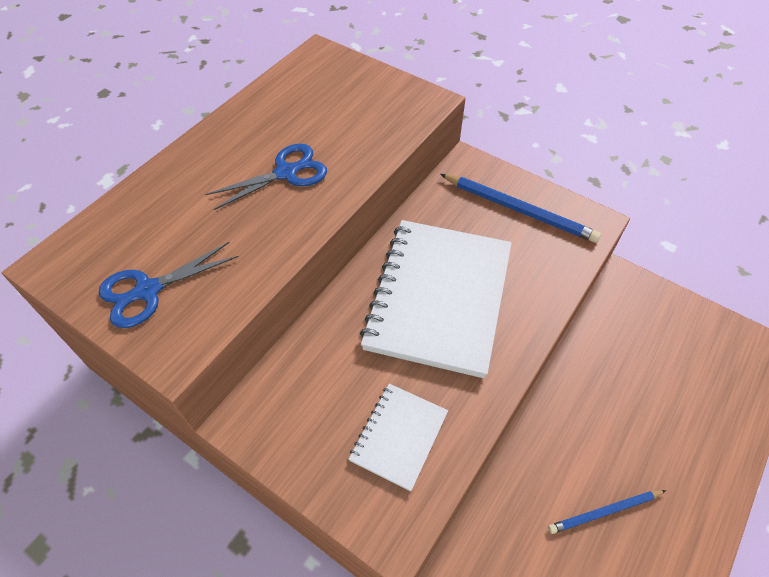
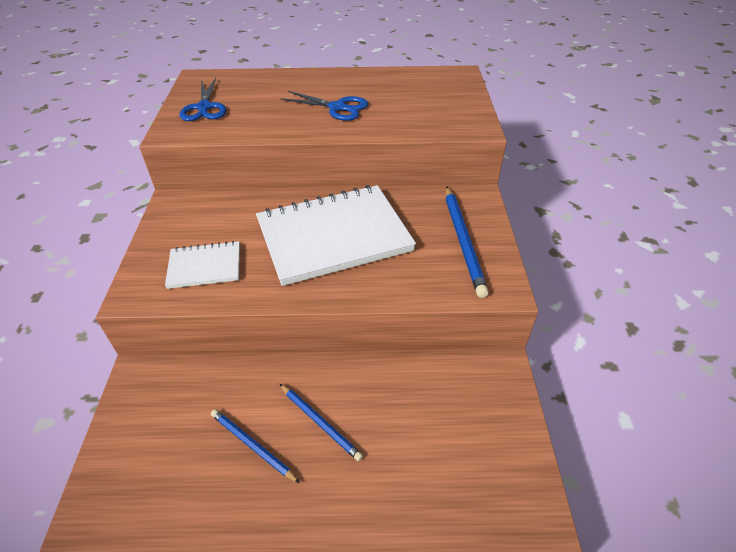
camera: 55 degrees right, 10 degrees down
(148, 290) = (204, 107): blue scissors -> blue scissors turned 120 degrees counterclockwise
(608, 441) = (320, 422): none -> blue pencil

####################

## EXERCISE
State, with no accompanying text, how many lines of the material contain the string "degrees".

## TASK RESULT
2